**Task to complete**: A word-for-word copy of the listing is what's needed; leave out every image.

**Given records**:
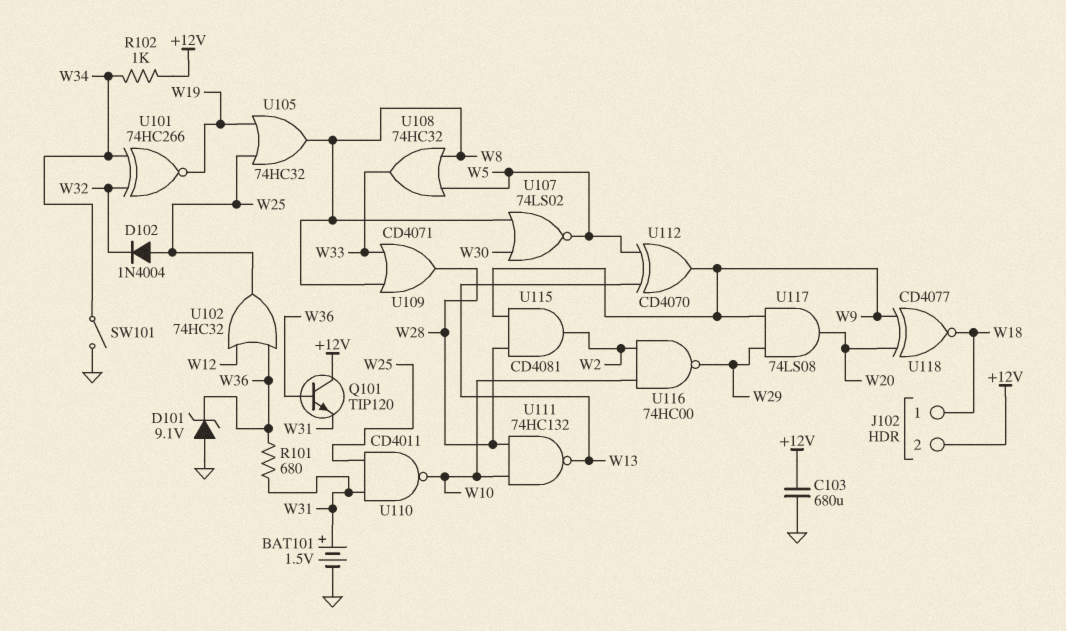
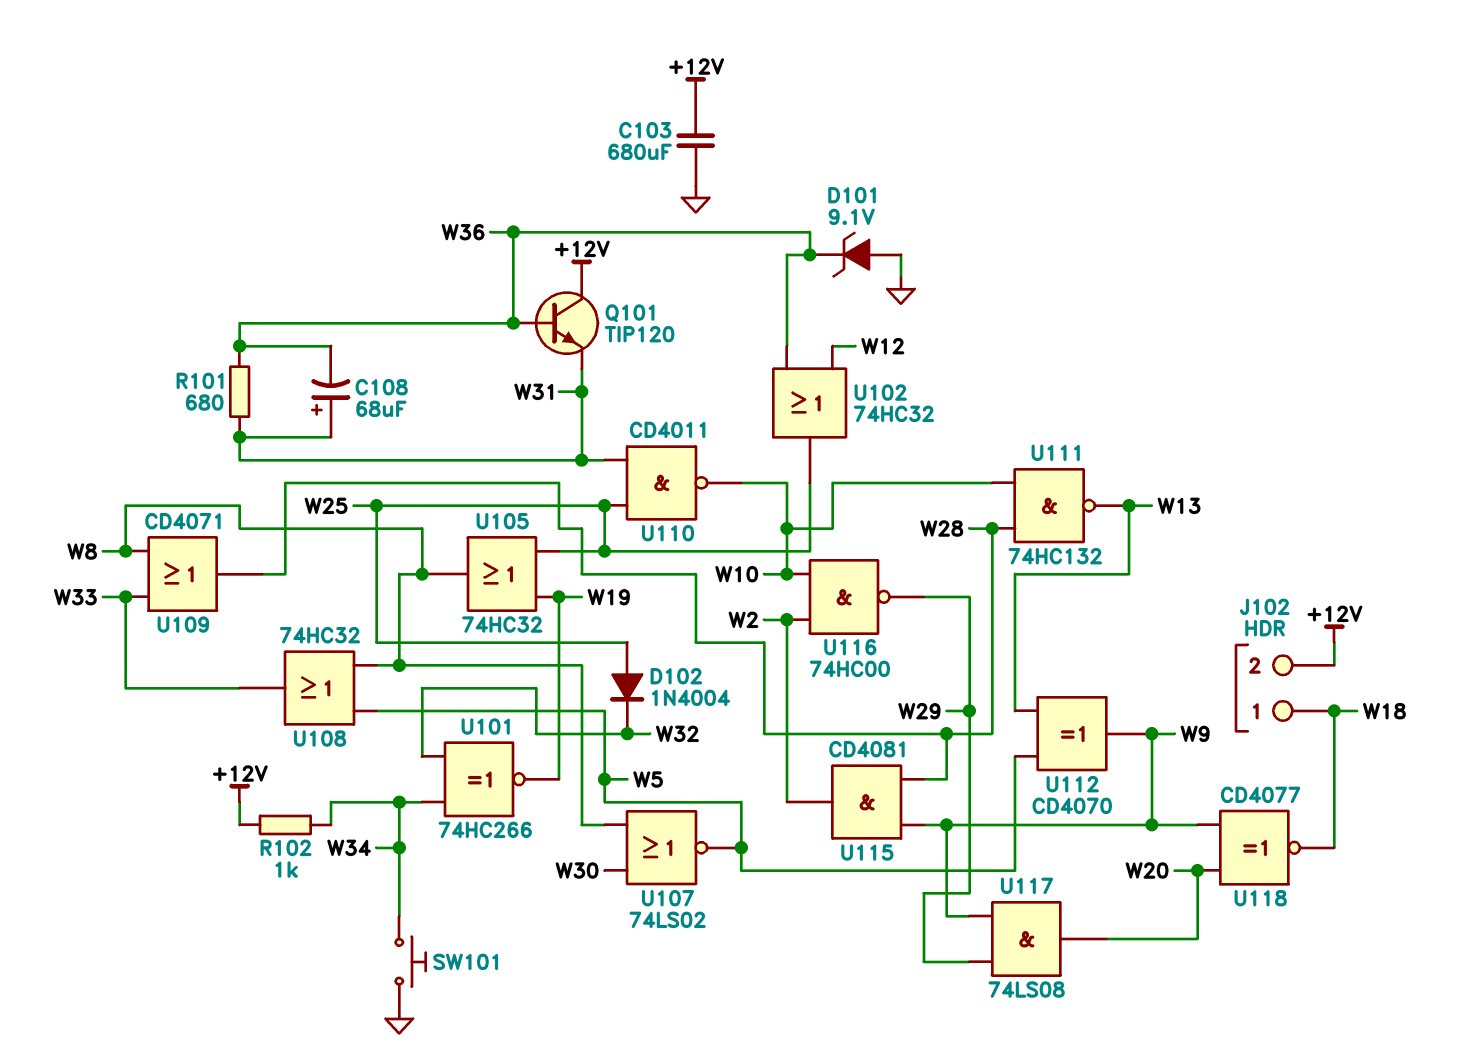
BAT101: 1.5V (plus W31, minus GND) -> none
C108: none -> 68uF (plus W31, minus W36)
SW101: switch (GND, W34) -> button (GND, W34)

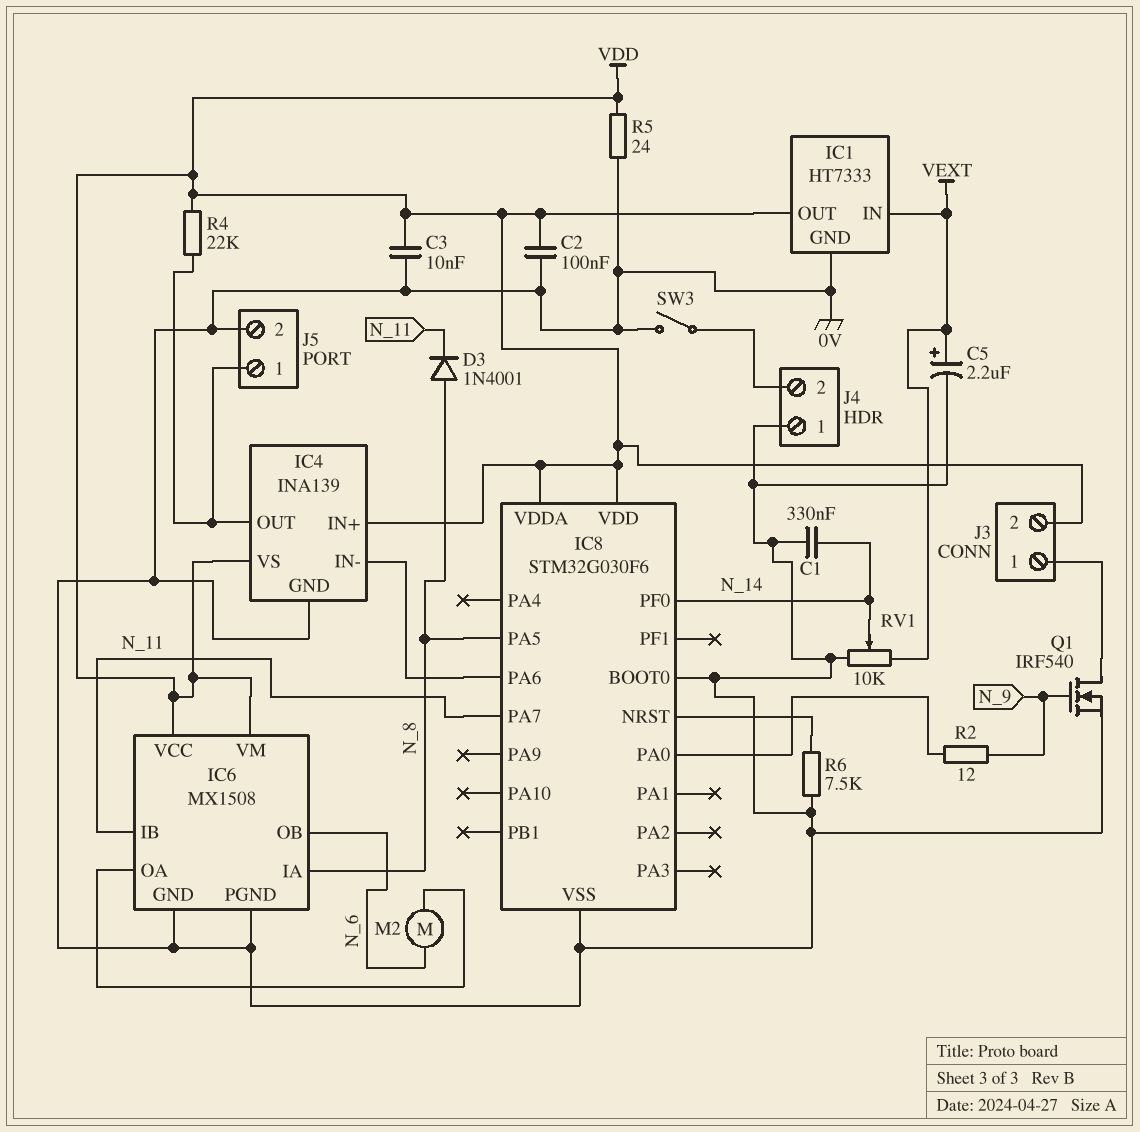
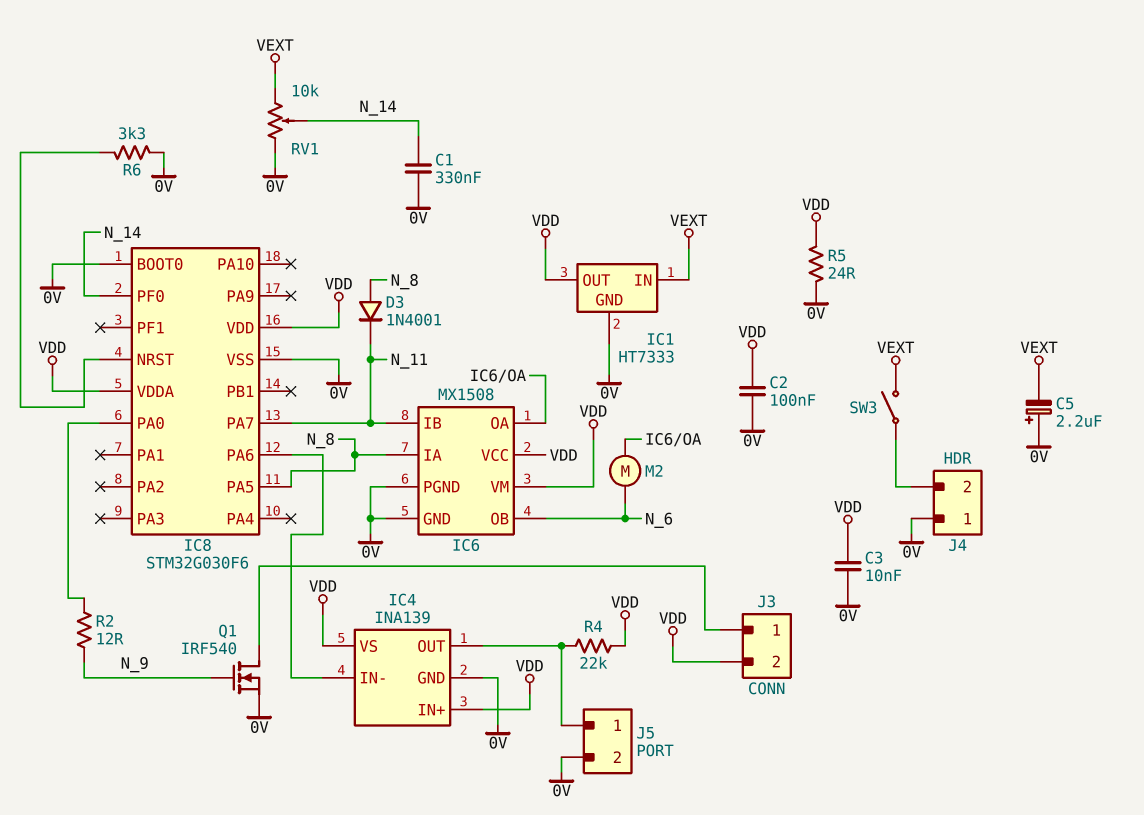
C5: 2.2uF (plus VEXT, minus 0V) -> 2.2uF (plus 0V, minus VEXT)
R6: 7.5k (0V, IC8/NRST) -> 3.3k (0V, IC8/NRST)
SW3: switch (0V, J4/2) -> switch (J4/2, VEXT)

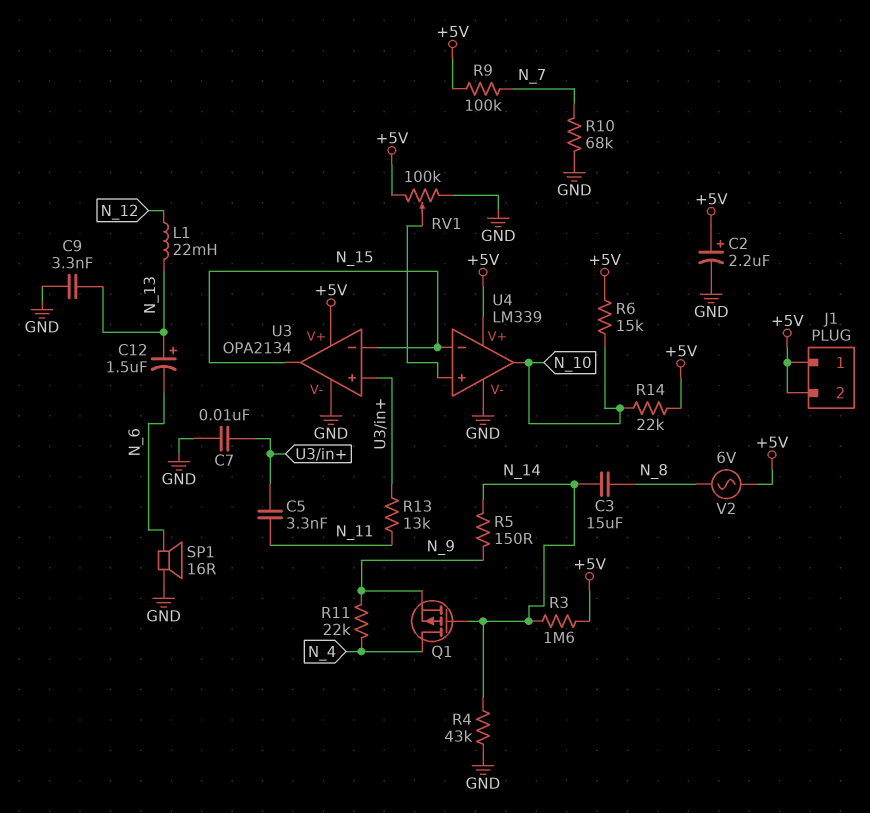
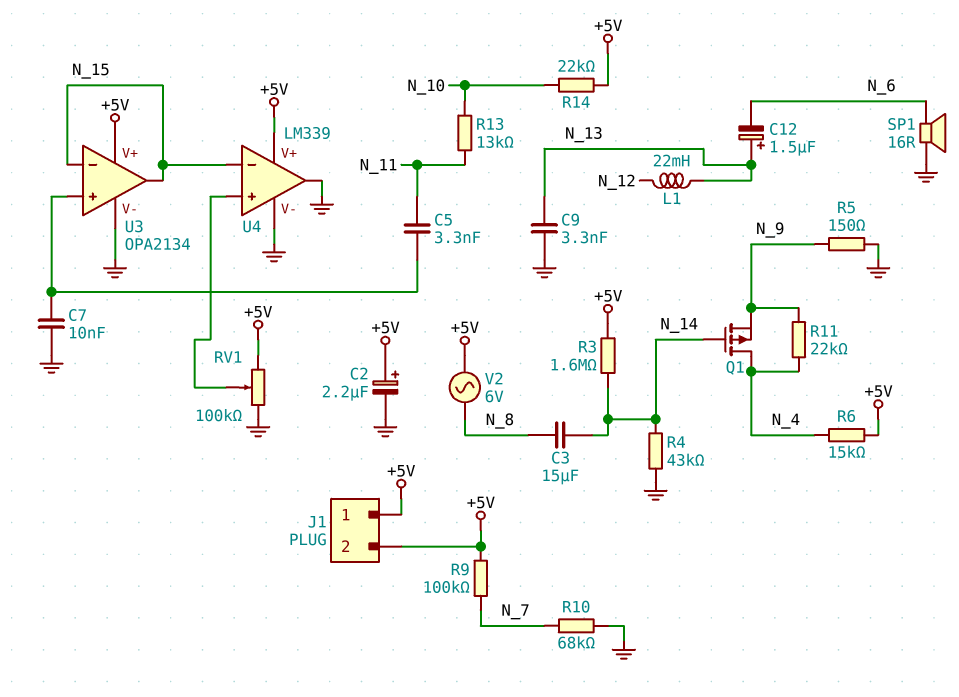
R5: 150 (N_9, N_14) -> 150 (GND, N_9)
R6: 15k (+5V, N_10) -> 15k (+5V, N_4)
R13: 13k (N_11, U3/in+) -> 13k (N_10, N_11)
U4 pin out: N_10 -> GND

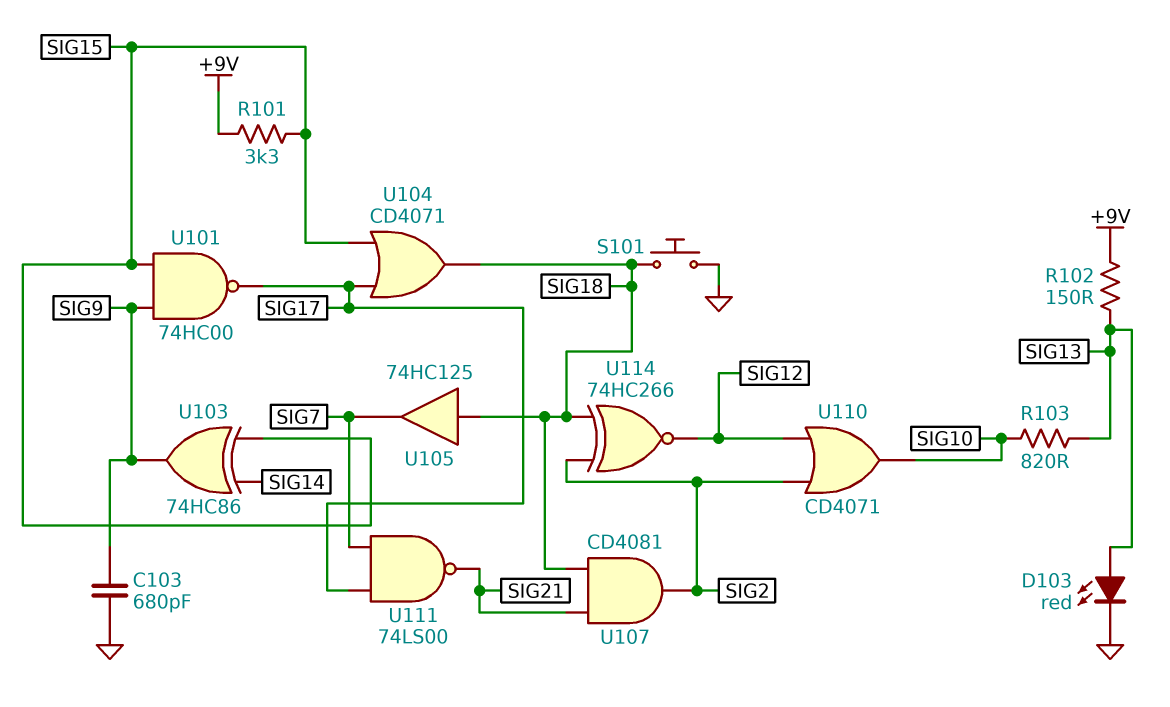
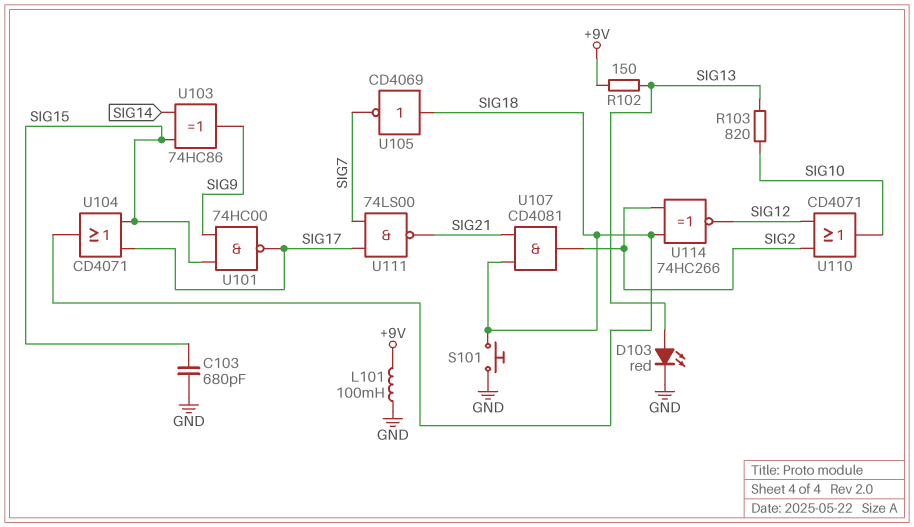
C103: 680pF (GND, SIG9) -> 680pF (GND, SIG15)
L101: none -> 100mH (+9V, GND)
R101: 3.3k (+9V, SIG15) -> none
U105: buffer 74HC125 (in SIG18, out SIG7) -> NOT CD4069 (in SIG18, out SIG7)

**Solution for this task**:
BAT101: 1.5V (plus W31, minus GND) -> none
C108: none -> 68uF (plus W31, minus W36)
SW101: switch (GND, W34) -> button (GND, W34)

C5: 2.2uF (plus VEXT, minus 0V) -> 2.2uF (plus 0V, minus VEXT)
R6: 7.5k (0V, IC8/NRST) -> 3.3k (0V, IC8/NRST)
SW3: switch (0V, J4/2) -> switch (J4/2, VEXT)

R5: 150 (N_9, N_14) -> 150 (GND, N_9)
R6: 15k (+5V, N_10) -> 15k (+5V, N_4)
R13: 13k (N_11, U3/in+) -> 13k (N_10, N_11)
U4 pin out: N_10 -> GND

C103: 680pF (GND, SIG9) -> 680pF (GND, SIG15)
L101: none -> 100mH (+9V, GND)
R101: 3.3k (+9V, SIG15) -> none
U105: buffer 74HC125 (in SIG18, out SIG7) -> NOT CD4069 (in SIG18, out SIG7)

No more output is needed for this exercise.